▶ Exercise goal:
The data that follows is to be given again, exactly as written.

BEGIN

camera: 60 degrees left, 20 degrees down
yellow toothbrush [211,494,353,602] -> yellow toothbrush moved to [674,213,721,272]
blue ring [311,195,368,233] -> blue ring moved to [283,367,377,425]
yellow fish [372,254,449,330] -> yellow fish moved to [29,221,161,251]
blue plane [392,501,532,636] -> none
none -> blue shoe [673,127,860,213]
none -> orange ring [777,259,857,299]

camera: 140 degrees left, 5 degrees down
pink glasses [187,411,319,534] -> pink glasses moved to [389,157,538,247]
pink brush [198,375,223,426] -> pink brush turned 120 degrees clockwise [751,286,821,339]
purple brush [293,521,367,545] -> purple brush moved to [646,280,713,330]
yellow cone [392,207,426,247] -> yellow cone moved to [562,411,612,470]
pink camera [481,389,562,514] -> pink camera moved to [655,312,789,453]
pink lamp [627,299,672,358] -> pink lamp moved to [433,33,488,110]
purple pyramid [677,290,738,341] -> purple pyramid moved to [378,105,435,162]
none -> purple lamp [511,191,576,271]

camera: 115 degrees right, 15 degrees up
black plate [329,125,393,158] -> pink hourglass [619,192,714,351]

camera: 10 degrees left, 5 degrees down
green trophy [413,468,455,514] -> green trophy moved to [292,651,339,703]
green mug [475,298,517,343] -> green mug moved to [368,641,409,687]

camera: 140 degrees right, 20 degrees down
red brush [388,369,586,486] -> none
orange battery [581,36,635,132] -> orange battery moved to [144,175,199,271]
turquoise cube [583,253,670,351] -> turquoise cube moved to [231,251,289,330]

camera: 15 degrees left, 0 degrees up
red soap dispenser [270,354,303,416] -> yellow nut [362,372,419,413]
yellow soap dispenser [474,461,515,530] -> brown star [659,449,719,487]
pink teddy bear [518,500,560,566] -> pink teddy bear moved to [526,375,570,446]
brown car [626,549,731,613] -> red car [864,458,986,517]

END

▶ Solution for this exercise:
camera: 60 degrees left, 20 degrees down
yellow toothbrush [211,494,353,602] -> yellow toothbrush moved to [674,213,721,272]
blue ring [311,195,368,233] -> blue ring moved to [283,367,377,425]
yellow fish [372,254,449,330] -> yellow fish moved to [29,221,161,251]
blue plane [392,501,532,636] -> none
none -> blue shoe [673,127,860,213]
none -> orange ring [777,259,857,299]

camera: 140 degrees left, 5 degrees down
pink glasses [187,411,319,534] -> pink glasses moved to [389,157,538,247]
pink brush [198,375,223,426] -> pink brush turned 120 degrees clockwise [751,286,821,339]
purple brush [293,521,367,545] -> purple brush moved to [646,280,713,330]
yellow cone [392,207,426,247] -> yellow cone moved to [562,411,612,470]
pink camera [481,389,562,514] -> pink camera moved to [655,312,789,453]
pink lamp [627,299,672,358] -> pink lamp moved to [433,33,488,110]
purple pyramid [677,290,738,341] -> purple pyramid moved to [378,105,435,162]
none -> purple lamp [511,191,576,271]

camera: 115 degrees right, 15 degrees up
black plate [329,125,393,158] -> pink hourglass [619,192,714,351]

camera: 10 degrees left, 5 degrees down
green trophy [413,468,455,514] -> green trophy moved to [292,651,339,703]
green mug [475,298,517,343] -> green mug moved to [368,641,409,687]

camera: 140 degrees right, 20 degrees down
red brush [388,369,586,486] -> none
orange battery [581,36,635,132] -> orange battery moved to [144,175,199,271]
turquoise cube [583,253,670,351] -> turquoise cube moved to [231,251,289,330]

camera: 15 degrees left, 0 degrees up
red soap dispenser [270,354,303,416] -> yellow nut [362,372,419,413]
yellow soap dispenser [474,461,515,530] -> brown star [659,449,719,487]
pink teddy bear [518,500,560,566] -> pink teddy bear moved to [526,375,570,446]
brown car [626,549,731,613] -> red car [864,458,986,517]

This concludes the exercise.